What the task requires> Reproduce exactly, from the data that follows, the line with "R12: 62k (DIS, THR) -> 62k (LED_A, THR)", the line with "U1 pin VDD: CNT4 -> +5V", and every line that lies between them.

(Data shown begins)

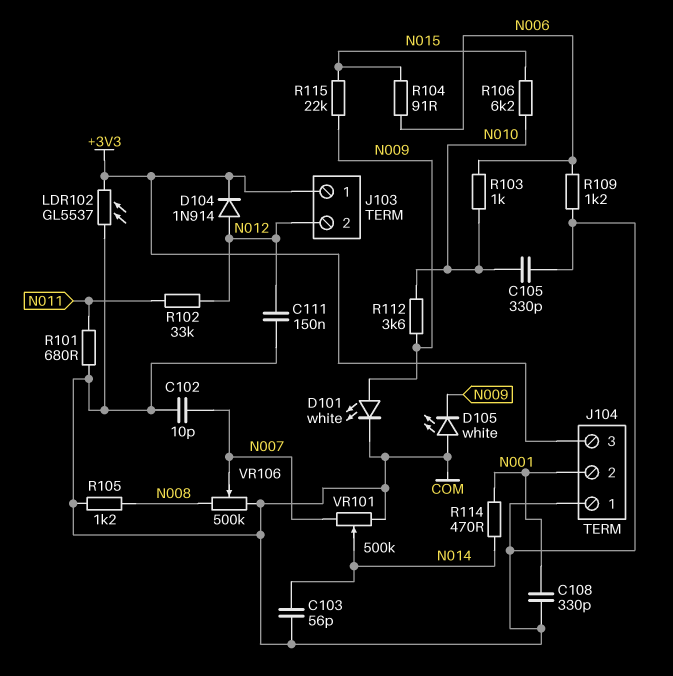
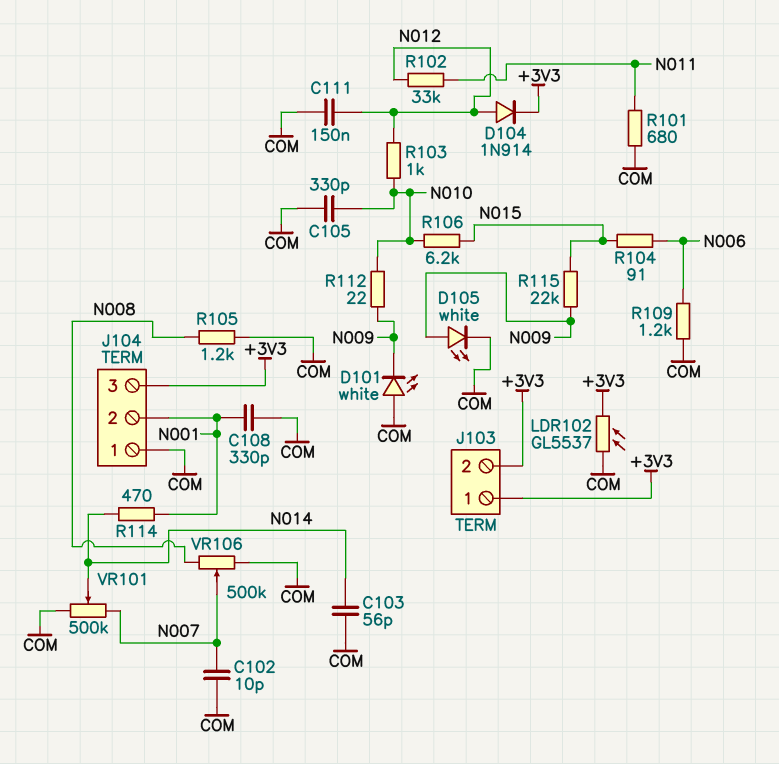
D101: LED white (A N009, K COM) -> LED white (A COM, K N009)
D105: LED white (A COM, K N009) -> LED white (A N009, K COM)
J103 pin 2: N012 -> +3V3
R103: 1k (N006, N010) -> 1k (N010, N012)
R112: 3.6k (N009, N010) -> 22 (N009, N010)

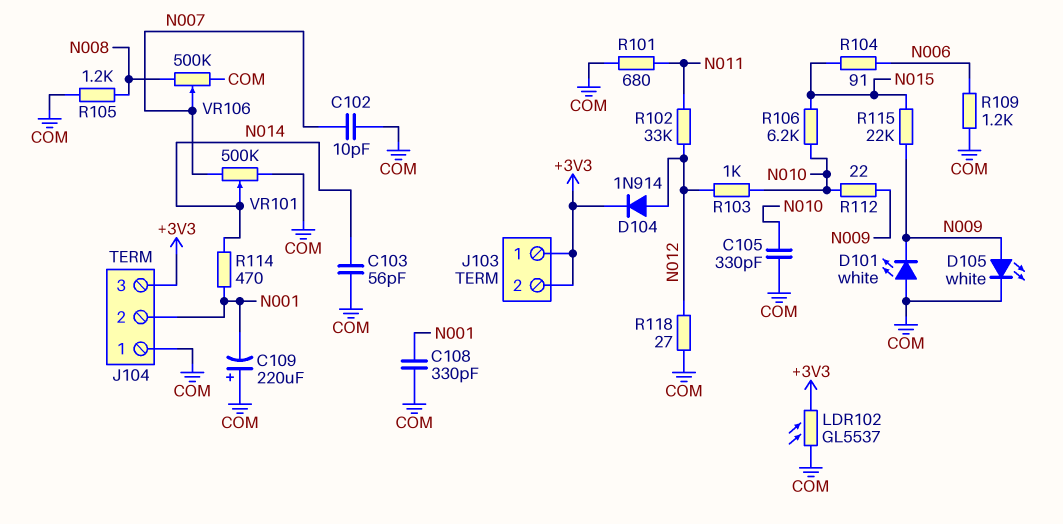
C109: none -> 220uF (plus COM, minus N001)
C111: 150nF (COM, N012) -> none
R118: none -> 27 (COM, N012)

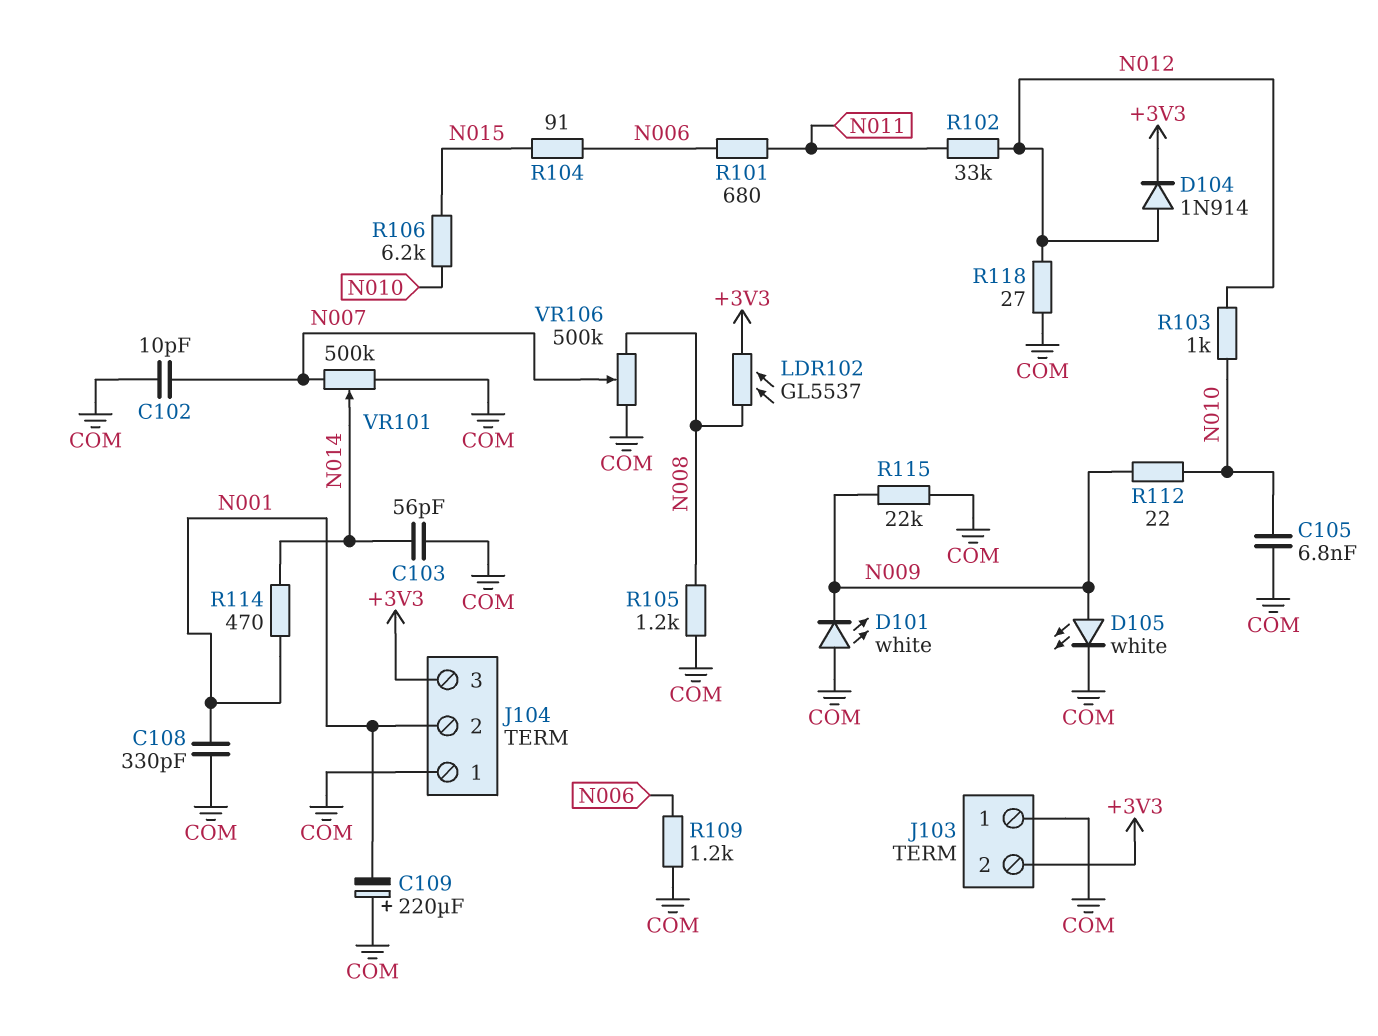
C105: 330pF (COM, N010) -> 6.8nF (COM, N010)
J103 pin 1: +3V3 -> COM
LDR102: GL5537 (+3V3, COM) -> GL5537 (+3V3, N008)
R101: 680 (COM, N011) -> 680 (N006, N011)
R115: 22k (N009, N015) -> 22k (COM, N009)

(Data shown ends)
(Data shown begins)

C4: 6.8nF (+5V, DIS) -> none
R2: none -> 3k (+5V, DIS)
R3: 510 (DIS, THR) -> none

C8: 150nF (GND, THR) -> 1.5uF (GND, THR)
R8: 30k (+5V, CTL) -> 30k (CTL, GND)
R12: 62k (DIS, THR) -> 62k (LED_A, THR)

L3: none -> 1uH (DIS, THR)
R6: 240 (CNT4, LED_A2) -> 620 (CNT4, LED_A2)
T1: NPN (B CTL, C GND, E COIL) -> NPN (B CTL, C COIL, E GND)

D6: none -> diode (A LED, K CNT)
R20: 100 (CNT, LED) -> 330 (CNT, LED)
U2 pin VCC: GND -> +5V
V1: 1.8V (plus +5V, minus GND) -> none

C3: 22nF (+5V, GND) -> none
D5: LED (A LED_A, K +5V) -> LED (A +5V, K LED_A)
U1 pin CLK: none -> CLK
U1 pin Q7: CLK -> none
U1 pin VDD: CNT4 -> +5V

(Data shown ends)

Response for this exercise>
R12: 62k (DIS, THR) -> 62k (LED_A, THR)

L3: none -> 1uH (DIS, THR)
R6: 240 (CNT4, LED_A2) -> 620 (CNT4, LED_A2)
T1: NPN (B CTL, C GND, E COIL) -> NPN (B CTL, C COIL, E GND)

D6: none -> diode (A LED, K CNT)
R20: 100 (CNT, LED) -> 330 (CNT, LED)
U2 pin VCC: GND -> +5V
V1: 1.8V (plus +5V, minus GND) -> none

C3: 22nF (+5V, GND) -> none
D5: LED (A LED_A, K +5V) -> LED (A +5V, K LED_A)
U1 pin CLK: none -> CLK
U1 pin Q7: CLK -> none
U1 pin VDD: CNT4 -> +5V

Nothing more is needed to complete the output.